EXERCISE INSTRUCTIONS. For the material that follows, list every line containing the word "after".

DATA TO PROCESS.

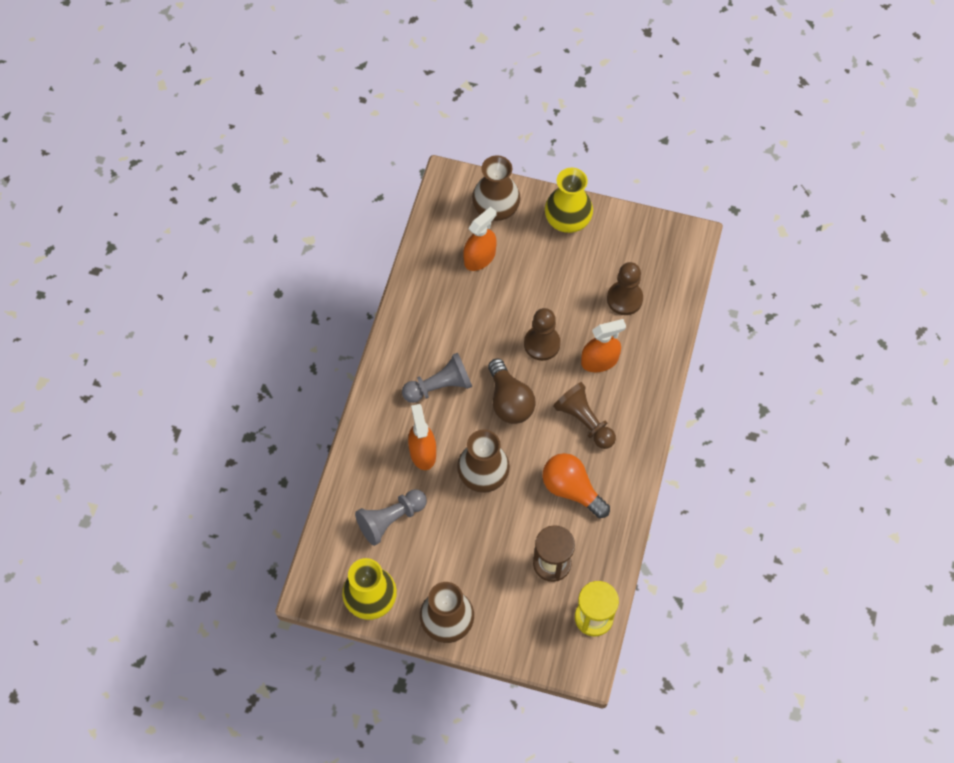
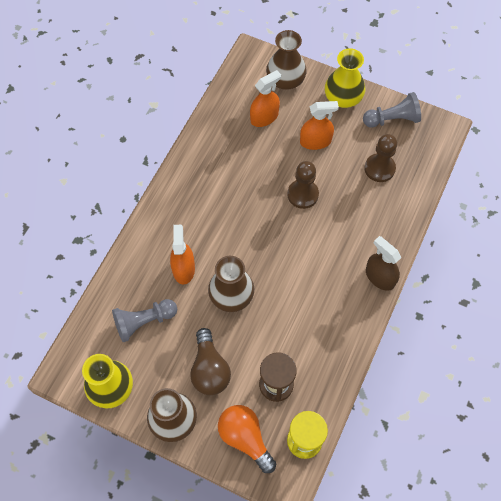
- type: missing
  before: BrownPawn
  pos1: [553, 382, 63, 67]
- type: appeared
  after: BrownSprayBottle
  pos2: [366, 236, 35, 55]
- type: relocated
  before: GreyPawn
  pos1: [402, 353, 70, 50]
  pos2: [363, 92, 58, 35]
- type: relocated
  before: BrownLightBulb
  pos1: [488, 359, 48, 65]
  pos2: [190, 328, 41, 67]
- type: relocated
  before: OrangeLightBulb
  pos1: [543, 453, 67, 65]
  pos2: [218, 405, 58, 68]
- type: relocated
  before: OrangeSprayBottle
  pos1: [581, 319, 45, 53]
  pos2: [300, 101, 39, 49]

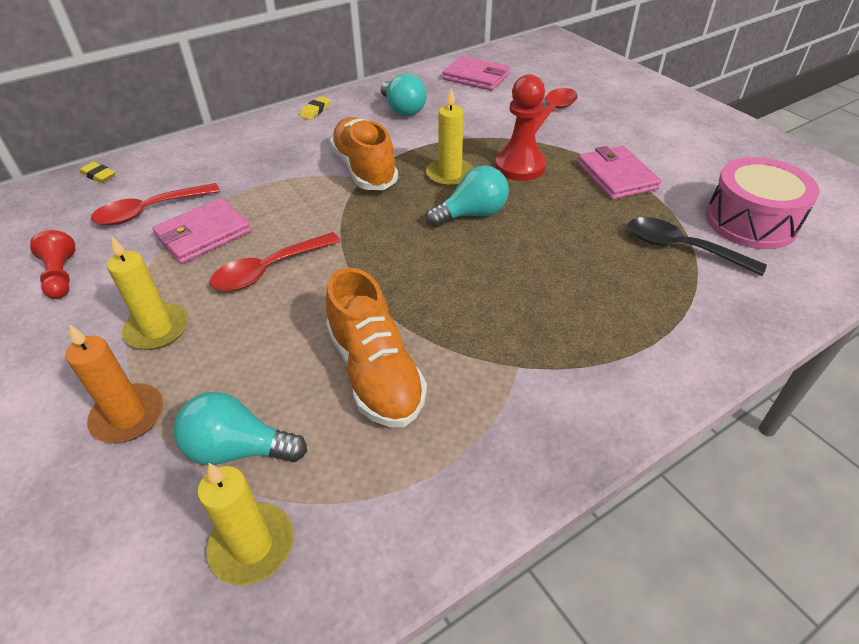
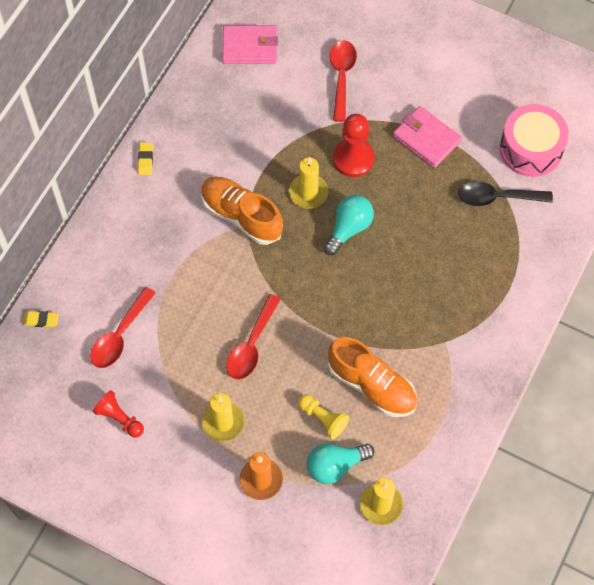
- type: missing
  before: PinkWallet
  pos1: [153, 198, 98, 66]
- type: missing
  before: TurquoiseLightBulb
  pos1: [380, 73, 47, 43]
- type: appeared
  after: YellowPawn
  pos2: [298, 394, 51, 45]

RESULT BELOW.
  after: BrownSprayBottle
  after: YellowPawn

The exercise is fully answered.